▶ [Data extract]:
>>>
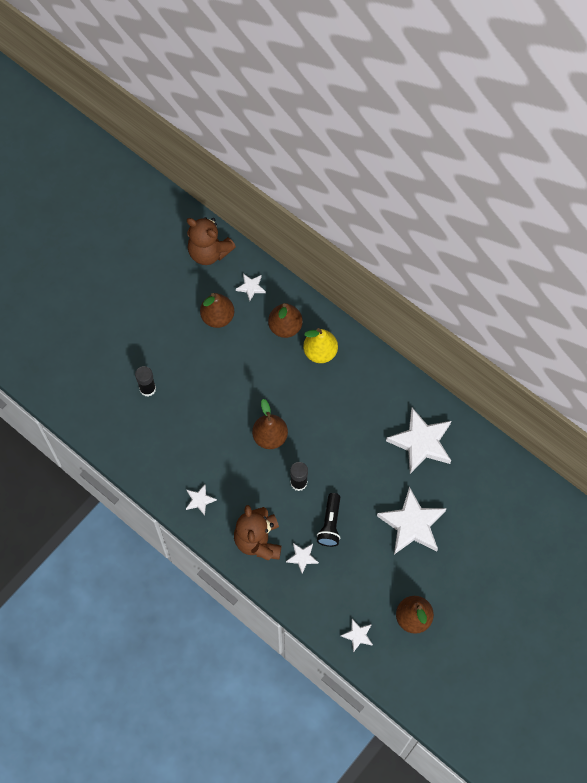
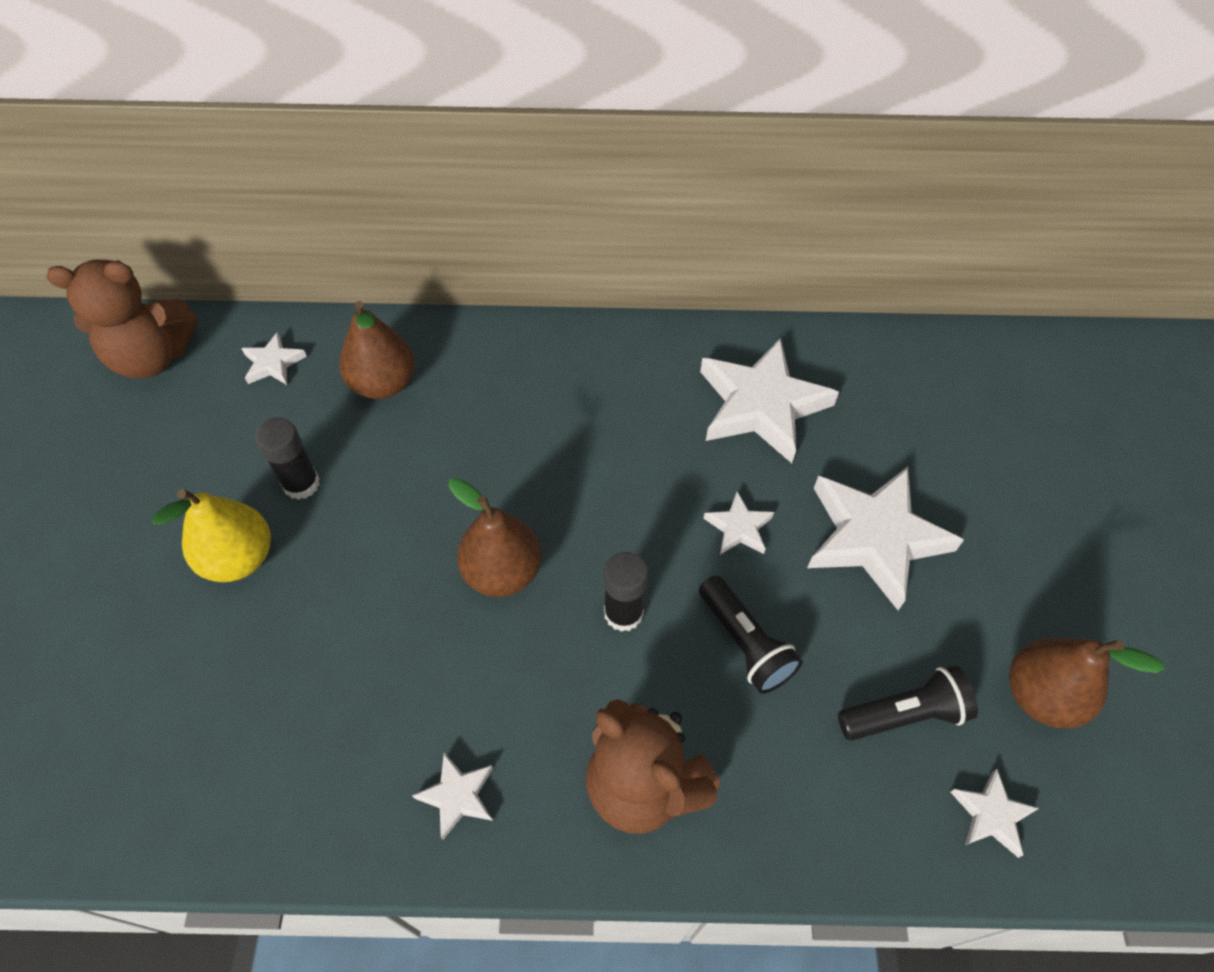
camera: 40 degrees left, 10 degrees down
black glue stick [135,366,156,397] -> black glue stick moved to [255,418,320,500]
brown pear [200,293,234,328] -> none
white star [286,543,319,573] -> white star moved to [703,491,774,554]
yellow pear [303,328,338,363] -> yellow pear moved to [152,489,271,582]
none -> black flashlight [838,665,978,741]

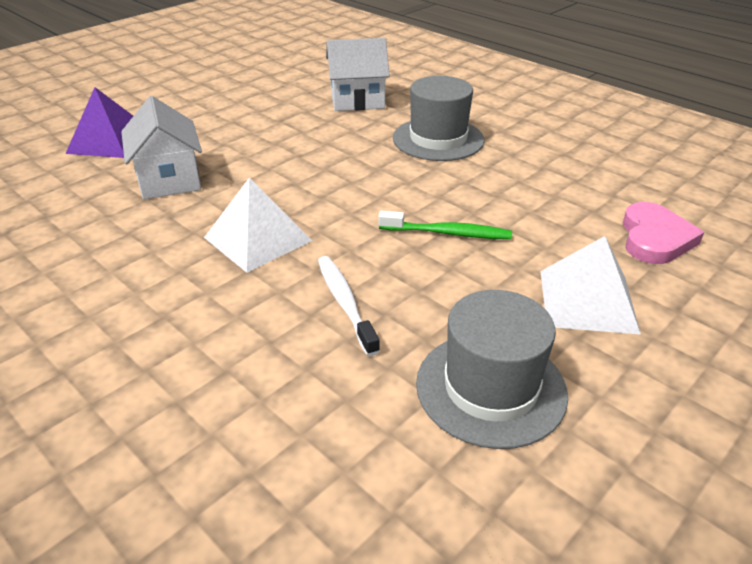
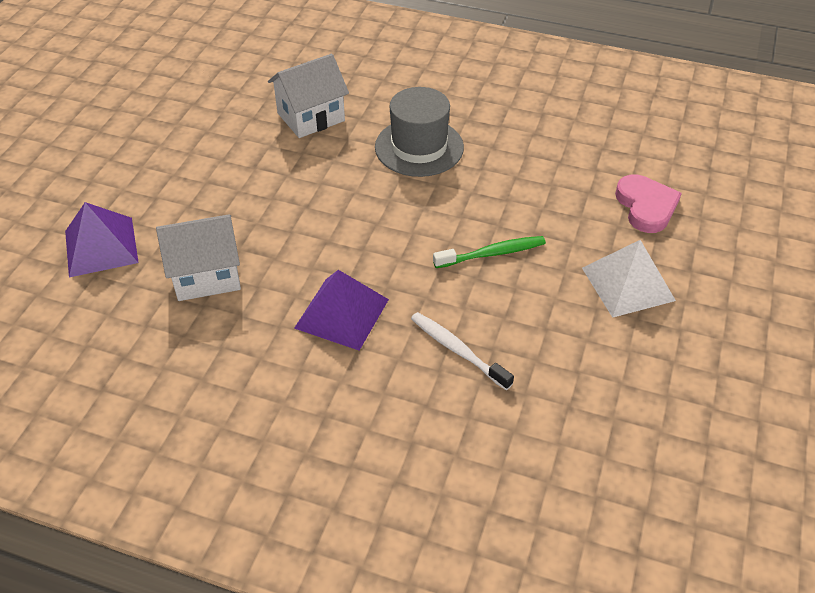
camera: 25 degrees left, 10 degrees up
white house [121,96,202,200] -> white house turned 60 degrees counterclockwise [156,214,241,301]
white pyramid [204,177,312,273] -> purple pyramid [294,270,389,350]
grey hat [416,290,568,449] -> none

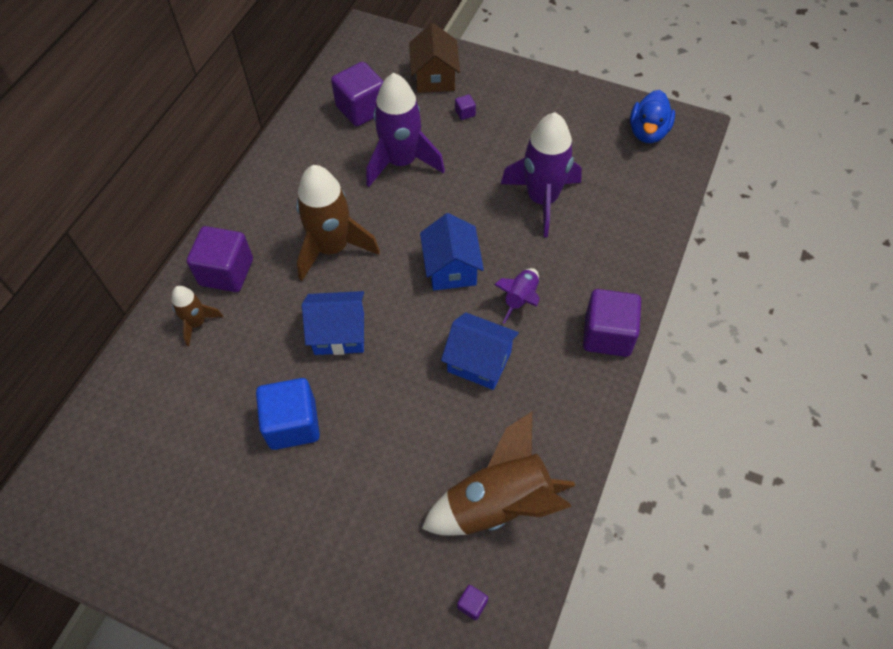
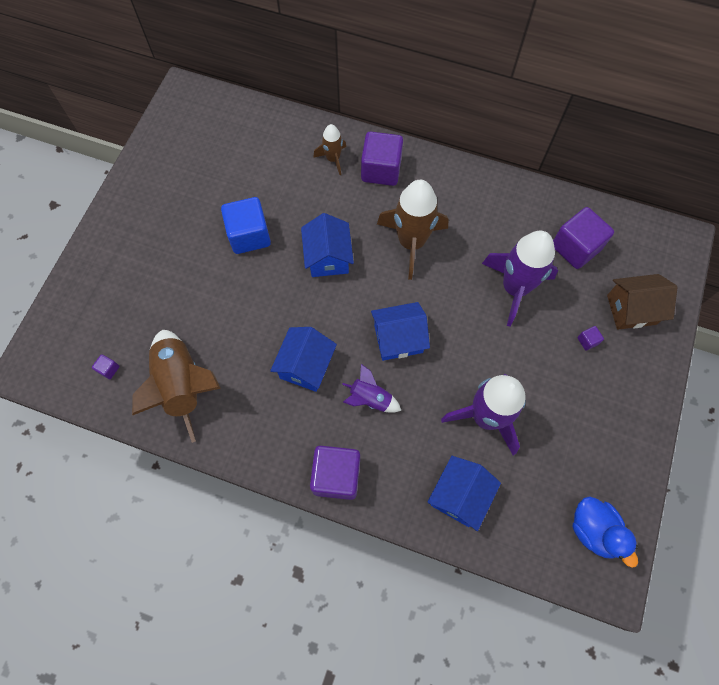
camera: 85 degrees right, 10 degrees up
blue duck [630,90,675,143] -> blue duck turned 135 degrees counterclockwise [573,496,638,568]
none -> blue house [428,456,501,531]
<<<
▶ [What is required]: All lines of the listing must be given again exactly, excluding the pictures.

▶ [Result for this task]:
camera: 40 degrees left, 10 degrees down
black glue stick [135,366,156,397] -> black glue stick moved to [255,418,320,500]
brown pear [200,293,234,328] -> none
white star [286,543,319,573] -> white star moved to [703,491,774,554]
yellow pear [303,328,338,363] -> yellow pear moved to [152,489,271,582]
none -> black flashlight [838,665,978,741]

camera: 25 degrees left, 10 degrees up
white house [121,96,202,200] -> white house turned 60 degrees counterclockwise [156,214,241,301]
white pyramid [204,177,312,273] -> purple pyramid [294,270,389,350]
grey hat [416,290,568,449] -> none

camera: 85 degrees right, 10 degrees up
blue duck [630,90,675,143] -> blue duck turned 135 degrees counterclockwise [573,496,638,568]
none -> blue house [428,456,501,531]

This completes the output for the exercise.